YOUR ASSIGNMENT
In the records below, begin at the line that has "camera: 20 degrees right, 35 degrees down" and stop after the line that has "(653, 344) = (792, 349): yellow"; quote those lines verbatim and nothing more.

ENTRIES SHOWN

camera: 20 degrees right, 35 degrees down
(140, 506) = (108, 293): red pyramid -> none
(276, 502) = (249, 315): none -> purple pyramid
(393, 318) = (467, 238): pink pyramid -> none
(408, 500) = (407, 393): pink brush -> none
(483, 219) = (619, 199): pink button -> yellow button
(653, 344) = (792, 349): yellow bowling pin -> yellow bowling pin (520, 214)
---
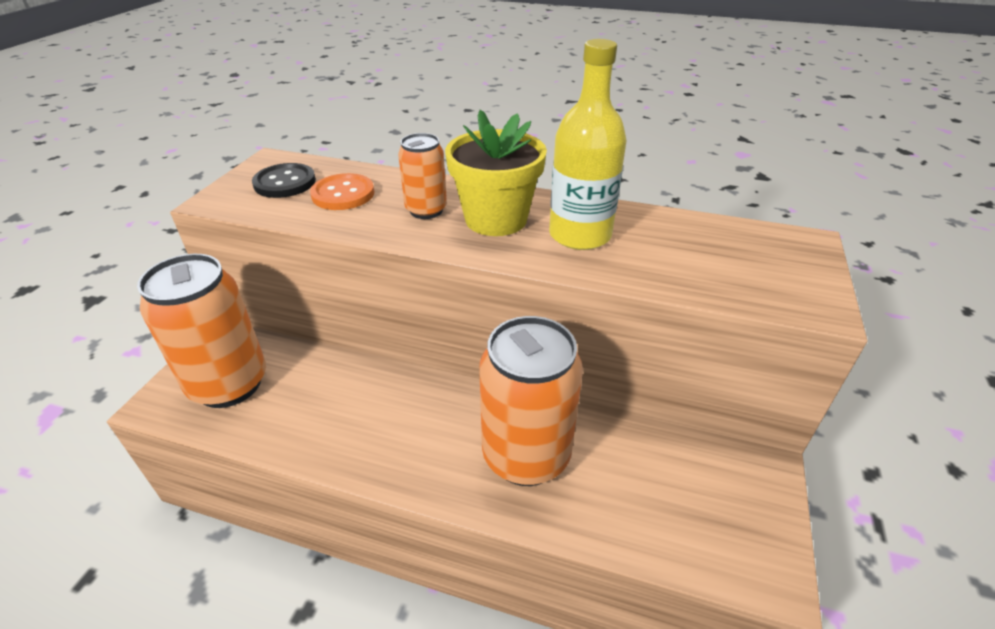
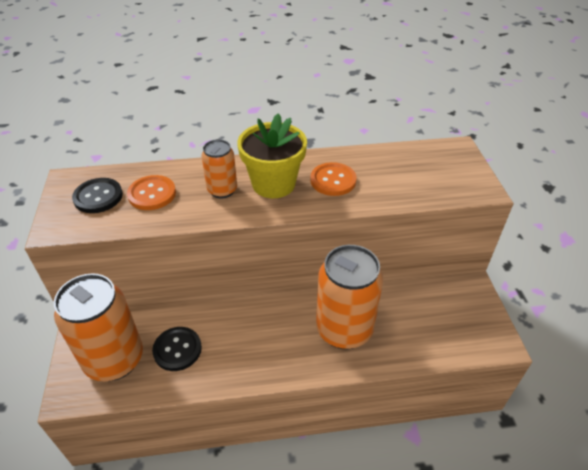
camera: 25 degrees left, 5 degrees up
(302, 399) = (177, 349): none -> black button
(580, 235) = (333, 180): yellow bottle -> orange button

EXPECTED ANSWER
camera: 20 degrees right, 35 degrees down
(140, 506) = (108, 293): red pyramid -> none
(276, 502) = (249, 315): none -> purple pyramid
(393, 318) = (467, 238): pink pyramid -> none
(408, 500) = (407, 393): pink brush -> none
(483, 219) = (619, 199): pink button -> yellow button
(653, 344) = (792, 349): yellow bowling pin -> yellow bowling pin (520, 214)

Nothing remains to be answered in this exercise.